Entries.
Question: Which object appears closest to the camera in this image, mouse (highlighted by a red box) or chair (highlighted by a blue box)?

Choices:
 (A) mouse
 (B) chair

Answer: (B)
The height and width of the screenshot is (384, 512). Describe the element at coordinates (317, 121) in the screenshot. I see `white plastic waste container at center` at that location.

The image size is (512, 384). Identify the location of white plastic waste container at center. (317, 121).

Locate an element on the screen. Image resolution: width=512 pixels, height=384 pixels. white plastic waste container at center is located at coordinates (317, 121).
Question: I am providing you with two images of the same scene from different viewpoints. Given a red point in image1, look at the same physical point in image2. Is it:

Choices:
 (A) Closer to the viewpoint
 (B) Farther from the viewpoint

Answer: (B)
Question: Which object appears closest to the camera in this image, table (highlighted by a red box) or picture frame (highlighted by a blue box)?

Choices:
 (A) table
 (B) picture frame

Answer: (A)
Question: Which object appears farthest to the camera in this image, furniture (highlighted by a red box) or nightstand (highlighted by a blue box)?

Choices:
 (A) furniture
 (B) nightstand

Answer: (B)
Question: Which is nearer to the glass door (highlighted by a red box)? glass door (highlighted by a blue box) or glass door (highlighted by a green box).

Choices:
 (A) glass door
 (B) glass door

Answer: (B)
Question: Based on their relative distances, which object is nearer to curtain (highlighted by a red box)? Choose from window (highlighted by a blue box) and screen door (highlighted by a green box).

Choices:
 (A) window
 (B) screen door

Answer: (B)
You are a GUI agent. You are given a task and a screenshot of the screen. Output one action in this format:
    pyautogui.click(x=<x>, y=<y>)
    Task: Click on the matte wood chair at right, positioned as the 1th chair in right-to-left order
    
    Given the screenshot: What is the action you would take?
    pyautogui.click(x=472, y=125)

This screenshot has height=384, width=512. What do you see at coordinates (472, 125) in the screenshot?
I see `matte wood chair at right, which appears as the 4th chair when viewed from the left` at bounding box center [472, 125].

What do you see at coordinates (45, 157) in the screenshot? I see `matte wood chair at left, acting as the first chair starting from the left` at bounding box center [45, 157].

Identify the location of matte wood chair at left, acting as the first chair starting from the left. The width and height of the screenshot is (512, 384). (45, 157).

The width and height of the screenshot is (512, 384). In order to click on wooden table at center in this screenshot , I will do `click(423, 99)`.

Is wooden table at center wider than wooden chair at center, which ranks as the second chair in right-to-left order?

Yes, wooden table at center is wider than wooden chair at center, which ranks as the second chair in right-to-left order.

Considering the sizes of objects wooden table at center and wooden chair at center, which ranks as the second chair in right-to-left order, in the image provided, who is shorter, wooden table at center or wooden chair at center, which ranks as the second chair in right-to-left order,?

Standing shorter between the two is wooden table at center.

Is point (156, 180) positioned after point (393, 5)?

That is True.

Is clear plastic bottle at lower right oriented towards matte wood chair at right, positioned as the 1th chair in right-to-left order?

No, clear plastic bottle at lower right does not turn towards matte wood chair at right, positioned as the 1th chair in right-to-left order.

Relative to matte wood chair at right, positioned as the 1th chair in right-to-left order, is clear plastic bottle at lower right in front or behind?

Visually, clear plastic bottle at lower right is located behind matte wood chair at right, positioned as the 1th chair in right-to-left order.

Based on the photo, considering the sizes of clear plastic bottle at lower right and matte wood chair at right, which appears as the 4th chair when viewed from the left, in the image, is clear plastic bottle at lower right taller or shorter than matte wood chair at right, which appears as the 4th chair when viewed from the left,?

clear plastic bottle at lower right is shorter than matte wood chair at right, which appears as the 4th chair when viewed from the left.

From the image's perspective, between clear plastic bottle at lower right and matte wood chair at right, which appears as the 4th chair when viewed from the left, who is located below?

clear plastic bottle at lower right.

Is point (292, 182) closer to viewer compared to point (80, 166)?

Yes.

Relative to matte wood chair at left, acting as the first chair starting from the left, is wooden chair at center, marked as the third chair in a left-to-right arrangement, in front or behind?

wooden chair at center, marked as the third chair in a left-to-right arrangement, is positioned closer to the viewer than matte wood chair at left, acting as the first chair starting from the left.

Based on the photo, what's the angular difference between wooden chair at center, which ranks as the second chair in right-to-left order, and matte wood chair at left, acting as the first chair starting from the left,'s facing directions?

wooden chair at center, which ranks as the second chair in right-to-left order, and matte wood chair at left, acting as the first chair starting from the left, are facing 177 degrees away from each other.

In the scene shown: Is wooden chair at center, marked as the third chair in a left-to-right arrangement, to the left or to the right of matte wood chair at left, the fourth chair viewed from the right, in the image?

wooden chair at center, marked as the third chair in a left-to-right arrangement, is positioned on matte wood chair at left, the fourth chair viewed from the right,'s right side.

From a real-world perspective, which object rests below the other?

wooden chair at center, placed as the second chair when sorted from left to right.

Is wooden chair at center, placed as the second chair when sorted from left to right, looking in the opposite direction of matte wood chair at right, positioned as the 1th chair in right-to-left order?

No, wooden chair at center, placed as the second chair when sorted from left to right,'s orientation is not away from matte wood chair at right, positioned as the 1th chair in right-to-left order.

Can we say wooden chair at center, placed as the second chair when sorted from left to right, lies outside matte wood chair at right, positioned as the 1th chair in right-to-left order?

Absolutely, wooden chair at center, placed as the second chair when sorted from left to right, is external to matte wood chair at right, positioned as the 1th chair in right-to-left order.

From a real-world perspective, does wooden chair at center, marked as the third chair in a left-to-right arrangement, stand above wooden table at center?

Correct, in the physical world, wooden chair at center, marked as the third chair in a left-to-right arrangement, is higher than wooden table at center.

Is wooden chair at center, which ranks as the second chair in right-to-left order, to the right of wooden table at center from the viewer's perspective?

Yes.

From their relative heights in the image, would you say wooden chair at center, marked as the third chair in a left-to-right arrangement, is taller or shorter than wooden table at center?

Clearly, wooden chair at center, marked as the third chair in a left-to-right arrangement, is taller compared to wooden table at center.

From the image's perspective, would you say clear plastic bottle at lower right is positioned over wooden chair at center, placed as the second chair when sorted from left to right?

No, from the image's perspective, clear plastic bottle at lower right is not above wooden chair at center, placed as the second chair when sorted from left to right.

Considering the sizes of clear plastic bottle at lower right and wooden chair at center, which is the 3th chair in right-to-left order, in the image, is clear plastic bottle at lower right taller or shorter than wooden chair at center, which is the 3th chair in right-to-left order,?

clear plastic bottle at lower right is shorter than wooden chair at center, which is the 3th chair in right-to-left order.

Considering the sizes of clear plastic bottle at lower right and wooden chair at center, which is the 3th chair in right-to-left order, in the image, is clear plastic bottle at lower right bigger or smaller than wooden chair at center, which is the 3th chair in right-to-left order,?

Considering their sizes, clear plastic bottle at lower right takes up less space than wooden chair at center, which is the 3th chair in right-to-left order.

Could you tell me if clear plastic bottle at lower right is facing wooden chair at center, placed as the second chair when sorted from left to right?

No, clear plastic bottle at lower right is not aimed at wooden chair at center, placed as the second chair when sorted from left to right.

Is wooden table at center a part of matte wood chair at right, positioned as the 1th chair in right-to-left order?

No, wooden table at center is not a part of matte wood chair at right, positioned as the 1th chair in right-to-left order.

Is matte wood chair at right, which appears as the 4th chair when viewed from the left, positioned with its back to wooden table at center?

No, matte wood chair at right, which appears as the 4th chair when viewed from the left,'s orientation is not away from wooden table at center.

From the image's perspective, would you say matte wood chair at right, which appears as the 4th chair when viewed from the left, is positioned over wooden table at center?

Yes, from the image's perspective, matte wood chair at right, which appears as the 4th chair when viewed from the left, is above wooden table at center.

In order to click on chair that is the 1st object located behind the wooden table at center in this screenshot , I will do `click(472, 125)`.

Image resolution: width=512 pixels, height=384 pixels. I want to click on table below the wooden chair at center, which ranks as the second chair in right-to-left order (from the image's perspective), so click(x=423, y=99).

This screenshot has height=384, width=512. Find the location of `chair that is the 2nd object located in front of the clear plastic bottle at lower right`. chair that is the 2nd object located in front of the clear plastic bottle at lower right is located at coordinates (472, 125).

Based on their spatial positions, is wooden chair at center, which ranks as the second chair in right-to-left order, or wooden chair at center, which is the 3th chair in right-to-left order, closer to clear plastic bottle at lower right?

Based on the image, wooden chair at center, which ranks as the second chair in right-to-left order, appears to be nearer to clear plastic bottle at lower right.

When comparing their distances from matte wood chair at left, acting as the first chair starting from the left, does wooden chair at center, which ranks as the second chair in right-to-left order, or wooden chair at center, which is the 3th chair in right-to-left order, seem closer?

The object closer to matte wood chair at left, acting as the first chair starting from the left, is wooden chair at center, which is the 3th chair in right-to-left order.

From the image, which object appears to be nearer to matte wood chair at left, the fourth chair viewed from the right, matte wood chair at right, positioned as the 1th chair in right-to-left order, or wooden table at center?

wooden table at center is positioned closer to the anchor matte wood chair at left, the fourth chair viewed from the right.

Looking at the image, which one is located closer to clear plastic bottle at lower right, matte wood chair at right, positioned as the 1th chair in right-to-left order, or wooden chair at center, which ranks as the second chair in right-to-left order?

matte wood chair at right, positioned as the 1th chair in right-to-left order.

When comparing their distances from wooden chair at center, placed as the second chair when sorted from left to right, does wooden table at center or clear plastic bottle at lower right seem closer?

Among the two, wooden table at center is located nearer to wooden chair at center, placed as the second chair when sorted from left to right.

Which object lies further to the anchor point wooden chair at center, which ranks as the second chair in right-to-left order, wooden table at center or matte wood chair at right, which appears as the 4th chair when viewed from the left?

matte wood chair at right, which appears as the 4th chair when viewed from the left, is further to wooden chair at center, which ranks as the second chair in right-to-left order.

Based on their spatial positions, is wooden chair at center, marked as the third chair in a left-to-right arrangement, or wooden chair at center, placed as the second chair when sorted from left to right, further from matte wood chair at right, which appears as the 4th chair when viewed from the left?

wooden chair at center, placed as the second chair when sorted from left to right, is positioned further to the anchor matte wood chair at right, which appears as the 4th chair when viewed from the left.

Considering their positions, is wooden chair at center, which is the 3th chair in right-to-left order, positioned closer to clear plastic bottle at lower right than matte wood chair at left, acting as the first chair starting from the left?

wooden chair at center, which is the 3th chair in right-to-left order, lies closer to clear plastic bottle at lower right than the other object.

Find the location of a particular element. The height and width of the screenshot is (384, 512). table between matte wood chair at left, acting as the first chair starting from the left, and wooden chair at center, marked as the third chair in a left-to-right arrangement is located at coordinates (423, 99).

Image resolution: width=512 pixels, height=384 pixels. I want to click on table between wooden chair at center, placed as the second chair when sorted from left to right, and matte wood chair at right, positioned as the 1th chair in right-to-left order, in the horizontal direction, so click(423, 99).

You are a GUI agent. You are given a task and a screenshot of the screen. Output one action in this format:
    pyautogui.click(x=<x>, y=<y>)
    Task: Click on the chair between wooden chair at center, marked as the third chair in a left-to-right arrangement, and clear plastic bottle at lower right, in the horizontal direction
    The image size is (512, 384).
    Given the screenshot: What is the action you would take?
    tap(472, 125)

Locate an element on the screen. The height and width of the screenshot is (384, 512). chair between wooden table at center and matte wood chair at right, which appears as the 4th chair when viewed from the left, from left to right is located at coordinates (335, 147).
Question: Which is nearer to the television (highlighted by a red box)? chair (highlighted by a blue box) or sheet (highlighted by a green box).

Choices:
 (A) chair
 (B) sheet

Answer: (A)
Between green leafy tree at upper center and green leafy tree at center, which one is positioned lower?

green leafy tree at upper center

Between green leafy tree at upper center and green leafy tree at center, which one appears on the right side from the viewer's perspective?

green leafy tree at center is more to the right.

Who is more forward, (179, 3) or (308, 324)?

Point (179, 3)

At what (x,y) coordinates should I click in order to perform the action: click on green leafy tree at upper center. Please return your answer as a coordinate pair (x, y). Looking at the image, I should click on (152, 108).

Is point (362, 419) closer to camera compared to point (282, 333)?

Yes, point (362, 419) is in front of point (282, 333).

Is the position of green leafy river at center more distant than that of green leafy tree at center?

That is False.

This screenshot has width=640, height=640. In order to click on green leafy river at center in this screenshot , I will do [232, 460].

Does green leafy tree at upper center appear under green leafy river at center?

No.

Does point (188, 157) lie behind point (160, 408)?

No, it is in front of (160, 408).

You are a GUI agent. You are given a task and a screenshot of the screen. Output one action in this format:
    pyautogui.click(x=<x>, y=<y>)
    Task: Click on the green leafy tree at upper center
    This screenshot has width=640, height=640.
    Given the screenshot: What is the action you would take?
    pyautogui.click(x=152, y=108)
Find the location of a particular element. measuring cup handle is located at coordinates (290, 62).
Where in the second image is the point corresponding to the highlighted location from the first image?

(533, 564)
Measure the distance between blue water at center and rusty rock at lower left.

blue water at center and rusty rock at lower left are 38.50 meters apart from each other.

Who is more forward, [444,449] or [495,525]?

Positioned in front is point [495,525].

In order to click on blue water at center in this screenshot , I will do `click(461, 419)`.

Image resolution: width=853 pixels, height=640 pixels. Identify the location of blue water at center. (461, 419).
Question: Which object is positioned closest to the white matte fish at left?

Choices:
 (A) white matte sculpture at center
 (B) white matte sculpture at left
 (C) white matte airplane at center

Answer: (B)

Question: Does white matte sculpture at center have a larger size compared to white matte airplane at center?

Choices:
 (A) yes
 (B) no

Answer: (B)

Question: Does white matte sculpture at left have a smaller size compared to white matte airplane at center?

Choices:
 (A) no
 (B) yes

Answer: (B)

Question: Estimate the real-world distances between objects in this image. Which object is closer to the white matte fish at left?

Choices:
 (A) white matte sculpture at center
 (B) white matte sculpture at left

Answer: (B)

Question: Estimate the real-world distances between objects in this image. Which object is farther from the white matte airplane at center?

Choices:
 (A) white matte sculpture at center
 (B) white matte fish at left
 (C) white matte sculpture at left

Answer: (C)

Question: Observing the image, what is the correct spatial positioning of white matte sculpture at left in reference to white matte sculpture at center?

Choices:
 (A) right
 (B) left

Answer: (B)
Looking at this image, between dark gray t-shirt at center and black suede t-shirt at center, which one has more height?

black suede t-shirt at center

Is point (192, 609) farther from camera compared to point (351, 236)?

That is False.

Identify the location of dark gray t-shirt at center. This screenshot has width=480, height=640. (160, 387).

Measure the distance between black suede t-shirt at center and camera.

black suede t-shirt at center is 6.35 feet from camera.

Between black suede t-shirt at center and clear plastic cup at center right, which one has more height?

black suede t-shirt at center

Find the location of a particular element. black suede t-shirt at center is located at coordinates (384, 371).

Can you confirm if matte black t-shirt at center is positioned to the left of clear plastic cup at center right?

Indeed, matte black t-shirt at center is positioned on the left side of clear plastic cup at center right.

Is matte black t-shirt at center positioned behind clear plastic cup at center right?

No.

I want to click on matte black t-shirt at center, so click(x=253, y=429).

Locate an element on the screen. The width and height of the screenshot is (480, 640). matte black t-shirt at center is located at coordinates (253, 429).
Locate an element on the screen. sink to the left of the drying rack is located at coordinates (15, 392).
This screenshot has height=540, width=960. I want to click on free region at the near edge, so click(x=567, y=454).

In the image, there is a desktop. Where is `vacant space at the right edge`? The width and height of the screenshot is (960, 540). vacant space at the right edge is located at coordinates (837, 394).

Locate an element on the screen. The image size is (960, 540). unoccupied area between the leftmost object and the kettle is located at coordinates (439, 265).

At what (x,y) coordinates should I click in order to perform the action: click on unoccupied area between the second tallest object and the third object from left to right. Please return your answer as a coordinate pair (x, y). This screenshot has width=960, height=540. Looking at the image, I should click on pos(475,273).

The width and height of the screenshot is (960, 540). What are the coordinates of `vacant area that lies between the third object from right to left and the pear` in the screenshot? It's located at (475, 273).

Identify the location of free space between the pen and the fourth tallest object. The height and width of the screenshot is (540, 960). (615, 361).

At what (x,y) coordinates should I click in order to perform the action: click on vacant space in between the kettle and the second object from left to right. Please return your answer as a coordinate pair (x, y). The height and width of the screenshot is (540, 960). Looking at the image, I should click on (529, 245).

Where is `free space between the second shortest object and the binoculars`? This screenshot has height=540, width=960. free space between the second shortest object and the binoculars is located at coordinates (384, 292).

Exercise.
Please rewrite everything from the line containing "Is point (192, 609)" down to the line containing "Between black suede t-shirt at center and clear", replacing "dark gray t-shirt" with "charcoal t-shirt" and leaving all else unchanged. Return only those lines.

Output for this task.
Is point (192, 609) farther from camera compared to point (351, 236)?

That is False.

Identify the location of charcoal t-shirt at center. This screenshot has width=480, height=640. (160, 387).

Measure the distance between black suede t-shirt at center and camera.

black suede t-shirt at center is 6.35 feet from camera.

Between black suede t-shirt at center and clear plastic cup at center right, which one has more height?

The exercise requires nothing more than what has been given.